*** Opening of ENTRIES PROVIDED ***

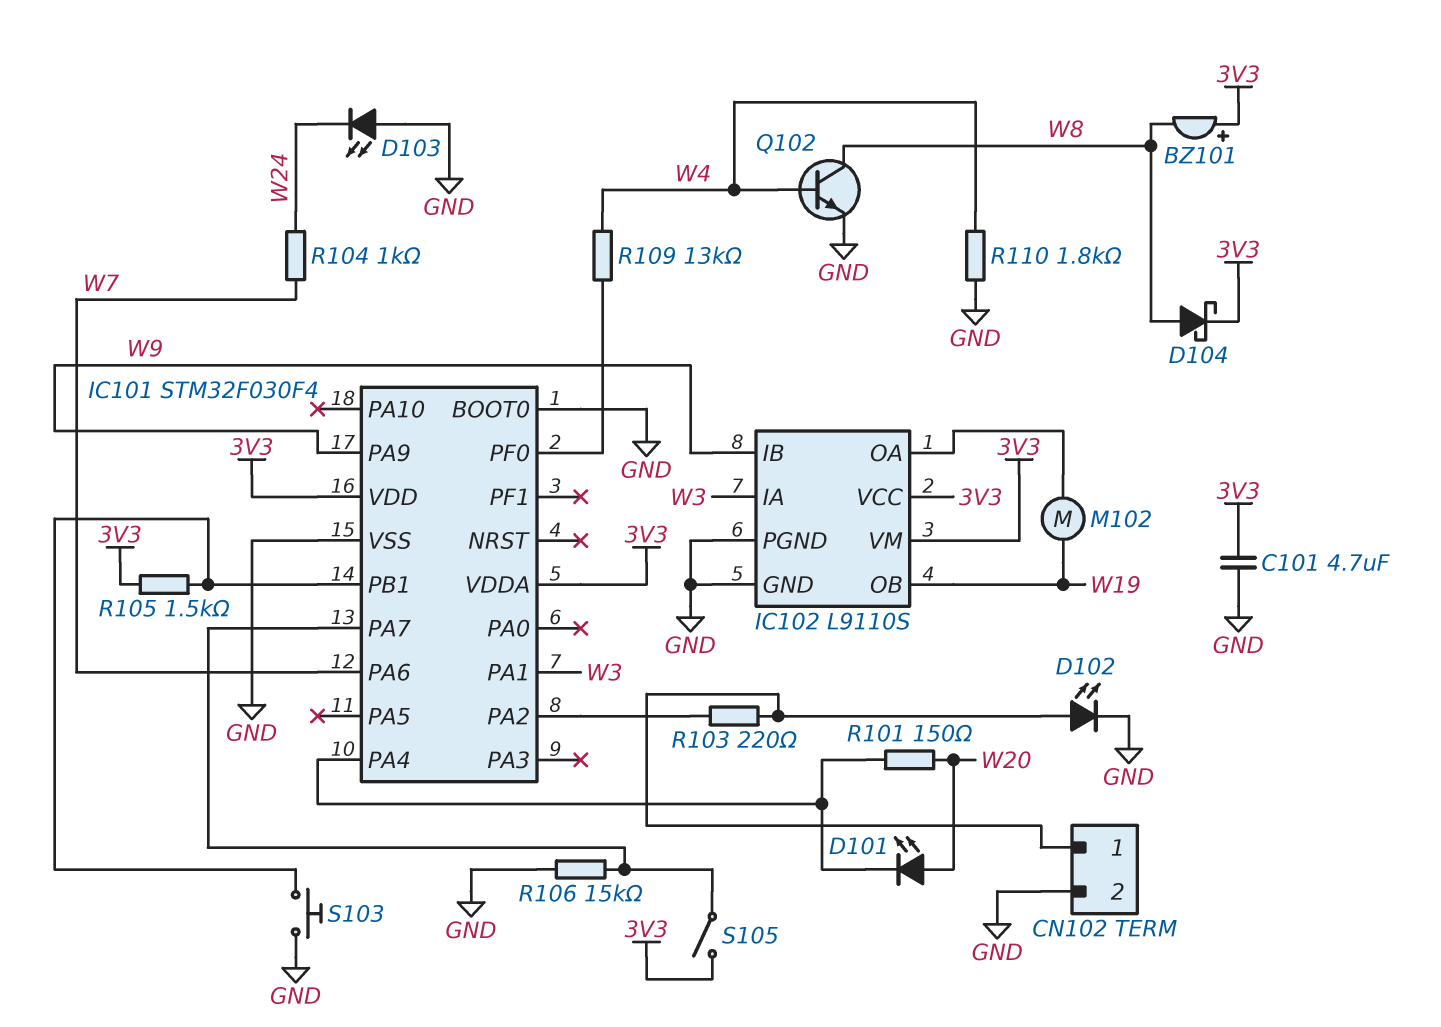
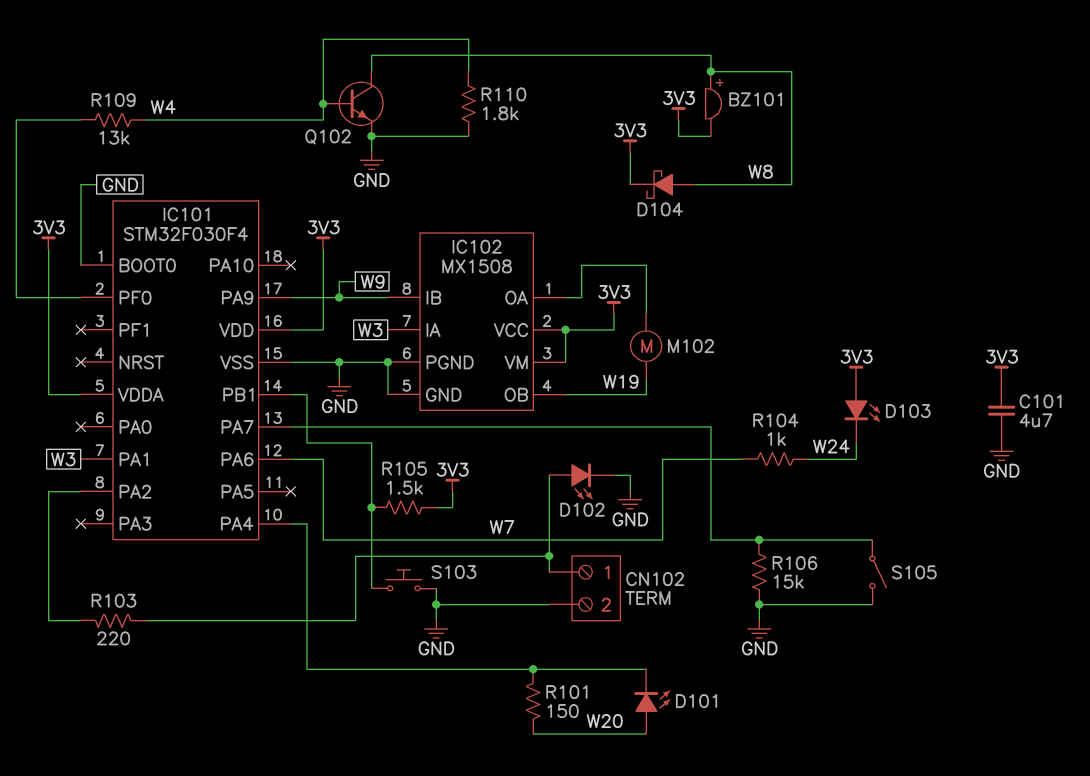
BZ101: buzzer (plus 3V3, minus W8) -> buzzer (plus W8, minus 3V3)
D103: LED (A GND, K W24) -> LED (A 3V3, K W24)
IC102: L9110S -> MX1508
S105: switch (3V3, IC101/PA7) -> switch (GND, IC101/PA7)

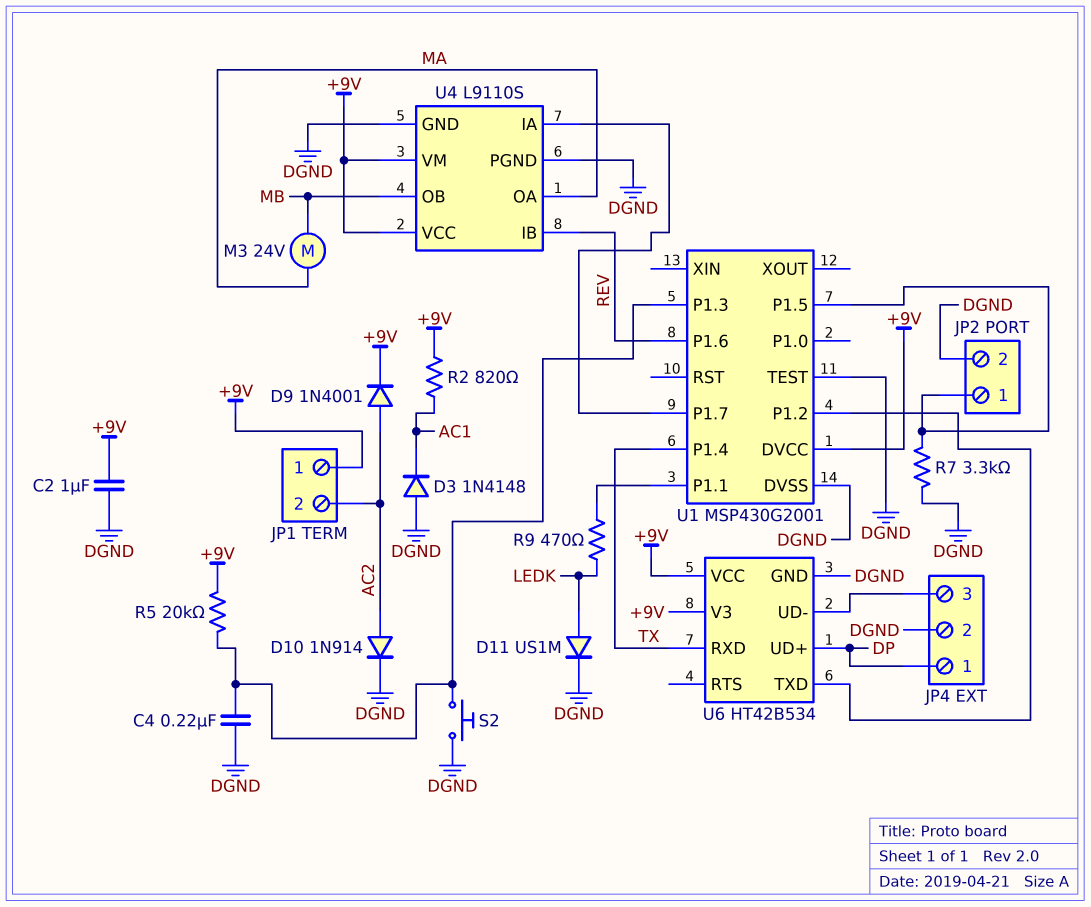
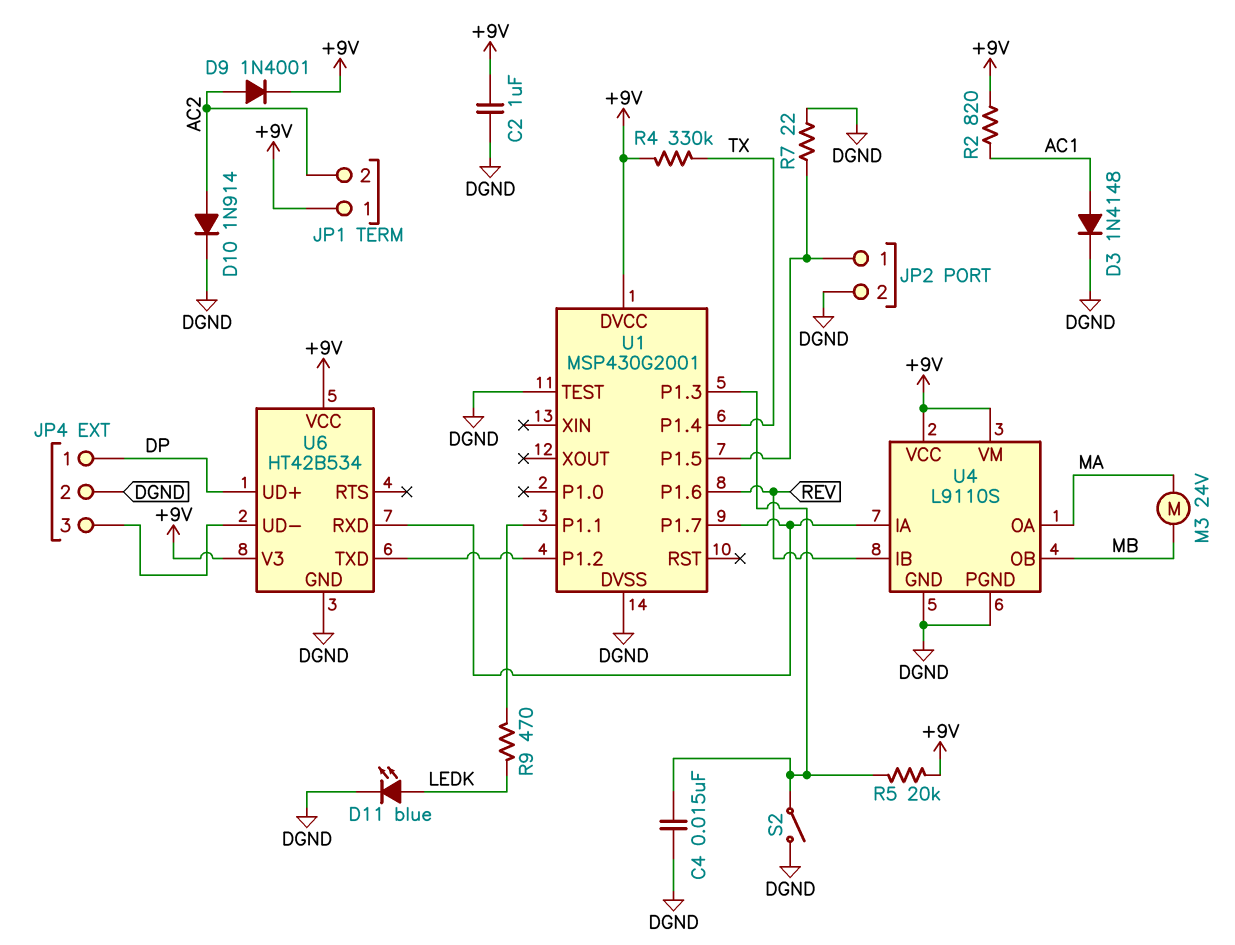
C4: 220nF (DGND, U1/P1.3) -> 15nF (DGND, U1/P1.3)
D3: diode 1N4148 (A DGND, K AC1) -> diode 1N4148 (A AC1, K DGND)
D11: diode US1M (A LEDK, K DGND) -> LED blue (A LEDK, K DGND)
R4: none -> 330k (+9V, TX)
R7: 3.3k (DGND, JP2/1) -> 22 (DGND, JP2/1)
S2: button (DGND, U1/P1.3) -> switch (DGND, U1/P1.3)
U6 pin RXD: TX -> U1/P1.7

*** Close of ENTRIES PROVIDED ***

- _DIRECTIONS_: Return the listing above unaltered, omitting its pictures.

- _RESULT OF THIS EXERCISE_:
BZ101: buzzer (plus 3V3, minus W8) -> buzzer (plus W8, minus 3V3)
D103: LED (A GND, K W24) -> LED (A 3V3, K W24)
IC102: L9110S -> MX1508
S105: switch (3V3, IC101/PA7) -> switch (GND, IC101/PA7)

C4: 220nF (DGND, U1/P1.3) -> 15nF (DGND, U1/P1.3)
D3: diode 1N4148 (A DGND, K AC1) -> diode 1N4148 (A AC1, K DGND)
D11: diode US1M (A LEDK, K DGND) -> LED blue (A LEDK, K DGND)
R4: none -> 330k (+9V, TX)
R7: 3.3k (DGND, JP2/1) -> 22 (DGND, JP2/1)
S2: button (DGND, U1/P1.3) -> switch (DGND, U1/P1.3)
U6 pin RXD: TX -> U1/P1.7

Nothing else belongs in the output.